▶ **RECORDS FOR THIS TASK**
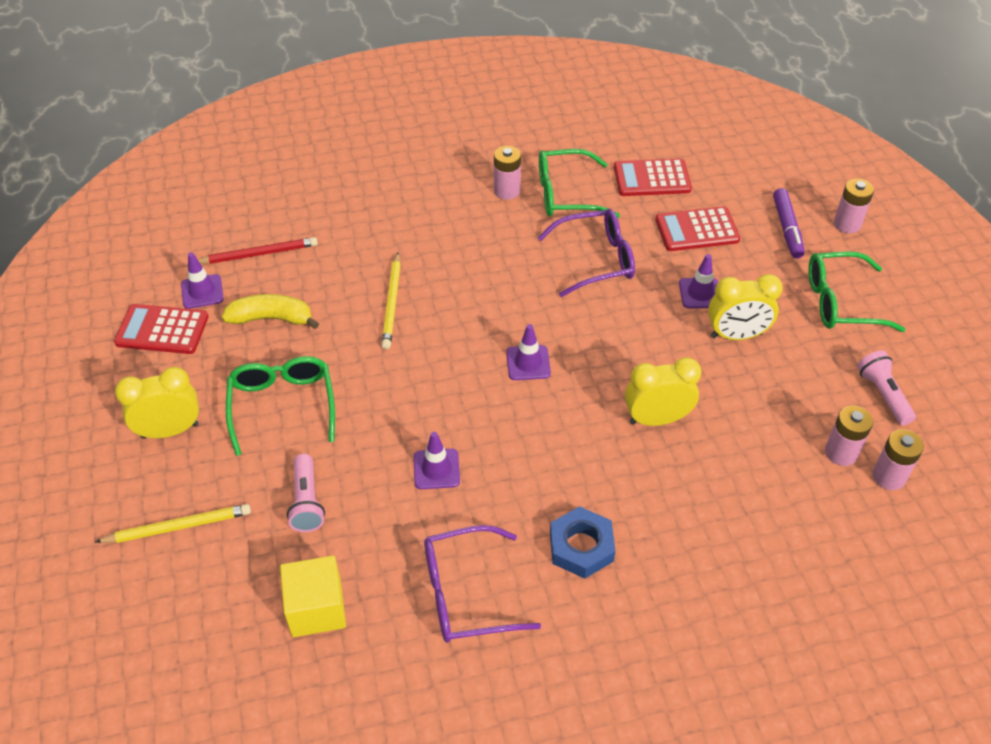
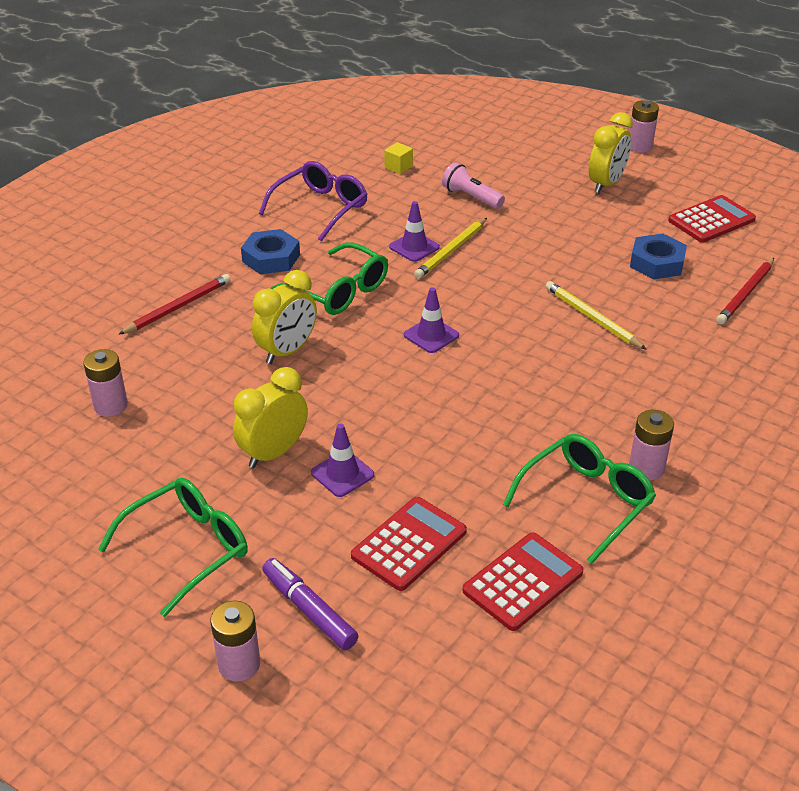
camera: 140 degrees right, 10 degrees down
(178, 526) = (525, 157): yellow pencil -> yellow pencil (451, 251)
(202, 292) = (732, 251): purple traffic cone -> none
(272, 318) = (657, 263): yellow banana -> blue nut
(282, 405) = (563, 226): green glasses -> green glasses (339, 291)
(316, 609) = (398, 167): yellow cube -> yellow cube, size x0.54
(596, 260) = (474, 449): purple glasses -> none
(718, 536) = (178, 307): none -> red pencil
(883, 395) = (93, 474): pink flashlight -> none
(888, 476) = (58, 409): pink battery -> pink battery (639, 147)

...

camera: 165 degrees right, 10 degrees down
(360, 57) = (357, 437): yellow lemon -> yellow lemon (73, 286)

--

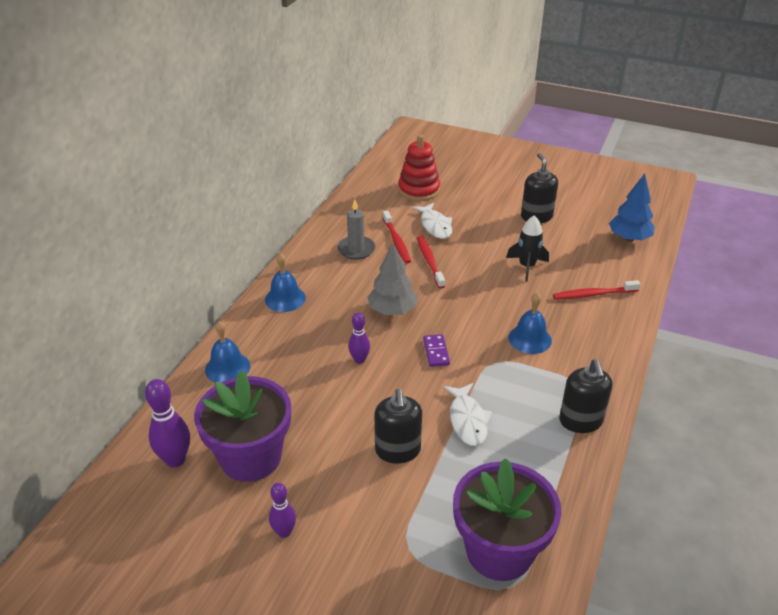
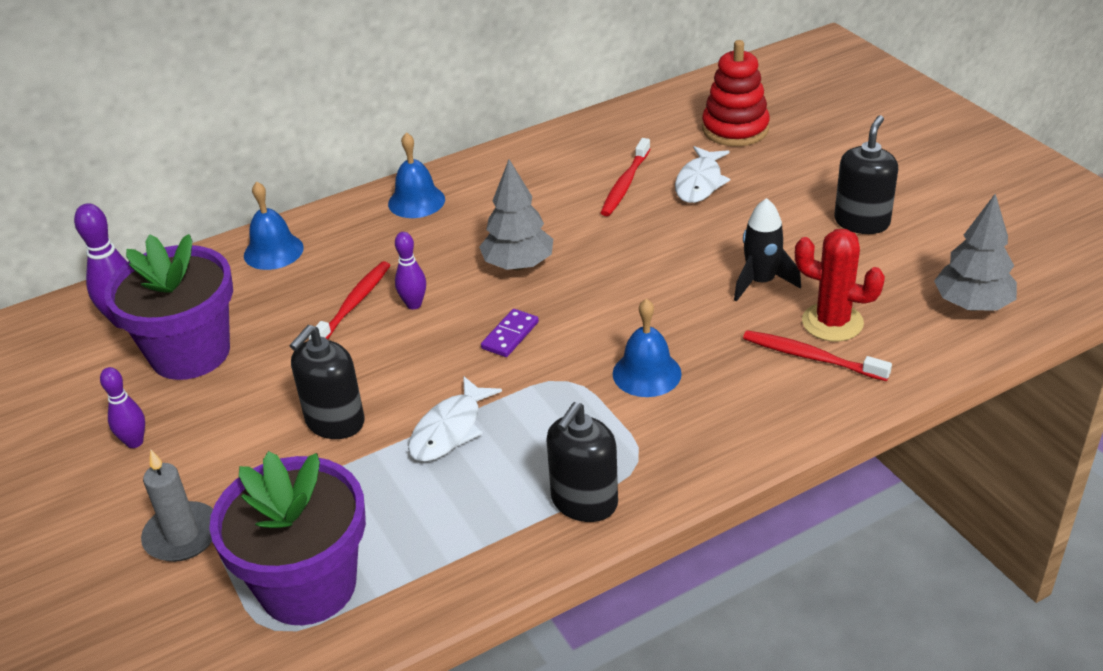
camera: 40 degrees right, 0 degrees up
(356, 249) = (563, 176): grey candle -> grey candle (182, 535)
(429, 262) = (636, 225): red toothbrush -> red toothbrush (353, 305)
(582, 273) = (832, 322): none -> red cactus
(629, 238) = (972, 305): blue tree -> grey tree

▶ **TASK TO COMPLETE**
Could you transcribe the entries above word for word, from the line with "(202, 292) = (732, 251): purple" down to the line with "(596, 260) = (474, 449): purple", keeping both?

▶ **EXERCISE RESPONSE**
(202, 292) = (732, 251): purple traffic cone -> none
(272, 318) = (657, 263): yellow banana -> blue nut
(282, 405) = (563, 226): green glasses -> green glasses (339, 291)
(316, 609) = (398, 167): yellow cube -> yellow cube, size x0.54
(596, 260) = (474, 449): purple glasses -> none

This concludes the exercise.